> YOUR OBJECTIVE
Set down the lines of the data exactly, starting at the first and stopping after the line containing "IC103 pin VS: 0V -> VCC".

> EXERCISE DATA

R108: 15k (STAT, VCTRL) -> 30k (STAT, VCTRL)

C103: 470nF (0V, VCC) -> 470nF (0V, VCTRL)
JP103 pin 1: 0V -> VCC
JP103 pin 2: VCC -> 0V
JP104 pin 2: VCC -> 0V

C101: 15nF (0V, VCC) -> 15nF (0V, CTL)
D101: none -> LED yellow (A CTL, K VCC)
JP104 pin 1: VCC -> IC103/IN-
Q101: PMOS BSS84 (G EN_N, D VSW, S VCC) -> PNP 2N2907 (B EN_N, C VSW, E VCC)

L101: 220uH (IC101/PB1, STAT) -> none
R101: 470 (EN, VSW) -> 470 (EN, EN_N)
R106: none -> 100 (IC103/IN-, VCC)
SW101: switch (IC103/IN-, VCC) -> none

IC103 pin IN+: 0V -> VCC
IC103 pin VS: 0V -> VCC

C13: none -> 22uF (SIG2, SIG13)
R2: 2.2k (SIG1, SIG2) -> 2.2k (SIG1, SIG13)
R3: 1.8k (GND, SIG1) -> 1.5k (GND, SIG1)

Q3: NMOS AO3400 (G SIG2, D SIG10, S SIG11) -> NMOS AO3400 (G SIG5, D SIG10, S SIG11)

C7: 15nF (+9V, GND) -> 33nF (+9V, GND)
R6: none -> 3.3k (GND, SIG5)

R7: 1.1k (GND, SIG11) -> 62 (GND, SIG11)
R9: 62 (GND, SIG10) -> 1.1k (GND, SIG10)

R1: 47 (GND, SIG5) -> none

> RESULT
R108: 15k (STAT, VCTRL) -> 30k (STAT, VCTRL)

C103: 470nF (0V, VCC) -> 470nF (0V, VCTRL)
JP103 pin 1: 0V -> VCC
JP103 pin 2: VCC -> 0V
JP104 pin 2: VCC -> 0V

C101: 15nF (0V, VCC) -> 15nF (0V, CTL)
D101: none -> LED yellow (A CTL, K VCC)
JP104 pin 1: VCC -> IC103/IN-
Q101: PMOS BSS84 (G EN_N, D VSW, S VCC) -> PNP 2N2907 (B EN_N, C VSW, E VCC)

L101: 220uH (IC101/PB1, STAT) -> none
R101: 470 (EN, VSW) -> 470 (EN, EN_N)
R106: none -> 100 (IC103/IN-, VCC)
SW101: switch (IC103/IN-, VCC) -> none

IC103 pin IN+: 0V -> VCC
IC103 pin VS: 0V -> VCC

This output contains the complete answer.